> WHAT YOU SHOULD DO
All of the records must be repeated exactly as they read.

──────────

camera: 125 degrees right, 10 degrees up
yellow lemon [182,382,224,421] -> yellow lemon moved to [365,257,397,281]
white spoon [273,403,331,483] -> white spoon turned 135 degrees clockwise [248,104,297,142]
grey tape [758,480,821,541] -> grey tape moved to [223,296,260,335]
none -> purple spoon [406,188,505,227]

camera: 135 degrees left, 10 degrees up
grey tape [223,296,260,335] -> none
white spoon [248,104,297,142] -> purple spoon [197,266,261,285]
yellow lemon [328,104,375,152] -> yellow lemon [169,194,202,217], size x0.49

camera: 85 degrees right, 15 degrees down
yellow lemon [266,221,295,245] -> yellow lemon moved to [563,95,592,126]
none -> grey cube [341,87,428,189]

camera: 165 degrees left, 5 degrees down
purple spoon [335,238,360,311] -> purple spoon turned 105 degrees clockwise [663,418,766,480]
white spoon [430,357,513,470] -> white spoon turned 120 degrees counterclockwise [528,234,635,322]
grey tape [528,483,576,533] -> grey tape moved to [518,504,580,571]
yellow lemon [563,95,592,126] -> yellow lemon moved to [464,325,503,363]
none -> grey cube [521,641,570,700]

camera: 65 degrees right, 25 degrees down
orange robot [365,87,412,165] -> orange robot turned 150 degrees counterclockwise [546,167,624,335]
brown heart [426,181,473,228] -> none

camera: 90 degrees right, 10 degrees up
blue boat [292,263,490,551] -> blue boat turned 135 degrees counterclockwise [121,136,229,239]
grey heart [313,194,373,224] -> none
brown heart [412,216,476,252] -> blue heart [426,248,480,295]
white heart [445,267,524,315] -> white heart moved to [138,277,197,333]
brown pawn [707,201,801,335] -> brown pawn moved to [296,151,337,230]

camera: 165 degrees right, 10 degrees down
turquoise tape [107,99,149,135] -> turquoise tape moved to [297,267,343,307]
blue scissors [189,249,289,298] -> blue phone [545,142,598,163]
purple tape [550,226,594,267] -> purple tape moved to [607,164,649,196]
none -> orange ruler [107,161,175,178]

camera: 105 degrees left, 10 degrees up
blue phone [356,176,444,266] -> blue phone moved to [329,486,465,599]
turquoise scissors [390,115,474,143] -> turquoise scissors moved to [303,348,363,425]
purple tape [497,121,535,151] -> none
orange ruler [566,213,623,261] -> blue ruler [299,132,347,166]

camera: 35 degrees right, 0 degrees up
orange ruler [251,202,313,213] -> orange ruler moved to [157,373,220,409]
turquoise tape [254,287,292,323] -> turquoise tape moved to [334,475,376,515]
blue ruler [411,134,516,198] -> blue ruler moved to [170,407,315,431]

──────────

> EXPECTED OUTPUT
camera: 125 degrees right, 10 degrees up
yellow lemon [182,382,224,421] -> yellow lemon moved to [365,257,397,281]
white spoon [273,403,331,483] -> white spoon turned 135 degrees clockwise [248,104,297,142]
grey tape [758,480,821,541] -> grey tape moved to [223,296,260,335]
none -> purple spoon [406,188,505,227]

camera: 135 degrees left, 10 degrees up
grey tape [223,296,260,335] -> none
white spoon [248,104,297,142] -> purple spoon [197,266,261,285]
yellow lemon [328,104,375,152] -> yellow lemon [169,194,202,217], size x0.49

camera: 85 degrees right, 15 degrees down
yellow lemon [266,221,295,245] -> yellow lemon moved to [563,95,592,126]
none -> grey cube [341,87,428,189]

camera: 165 degrees left, 5 degrees down
purple spoon [335,238,360,311] -> purple spoon turned 105 degrees clockwise [663,418,766,480]
white spoon [430,357,513,470] -> white spoon turned 120 degrees counterclockwise [528,234,635,322]
grey tape [528,483,576,533] -> grey tape moved to [518,504,580,571]
yellow lemon [563,95,592,126] -> yellow lemon moved to [464,325,503,363]
none -> grey cube [521,641,570,700]

camera: 65 degrees right, 25 degrees down
orange robot [365,87,412,165] -> orange robot turned 150 degrees counterclockwise [546,167,624,335]
brown heart [426,181,473,228] -> none

camera: 90 degrees right, 10 degrees up
blue boat [292,263,490,551] -> blue boat turned 135 degrees counterclockwise [121,136,229,239]
grey heart [313,194,373,224] -> none
brown heart [412,216,476,252] -> blue heart [426,248,480,295]
white heart [445,267,524,315] -> white heart moved to [138,277,197,333]
brown pawn [707,201,801,335] -> brown pawn moved to [296,151,337,230]

camera: 165 degrees right, 10 degrees down
turquoise tape [107,99,149,135] -> turquoise tape moved to [297,267,343,307]
blue scissors [189,249,289,298] -> blue phone [545,142,598,163]
purple tape [550,226,594,267] -> purple tape moved to [607,164,649,196]
none -> orange ruler [107,161,175,178]

camera: 105 degrees left, 10 degrees up
blue phone [356,176,444,266] -> blue phone moved to [329,486,465,599]
turquoise scissors [390,115,474,143] -> turquoise scissors moved to [303,348,363,425]
purple tape [497,121,535,151] -> none
orange ruler [566,213,623,261] -> blue ruler [299,132,347,166]

camera: 35 degrees right, 0 degrees up
orange ruler [251,202,313,213] -> orange ruler moved to [157,373,220,409]
turquoise tape [254,287,292,323] -> turquoise tape moved to [334,475,376,515]
blue ruler [411,134,516,198] -> blue ruler moved to [170,407,315,431]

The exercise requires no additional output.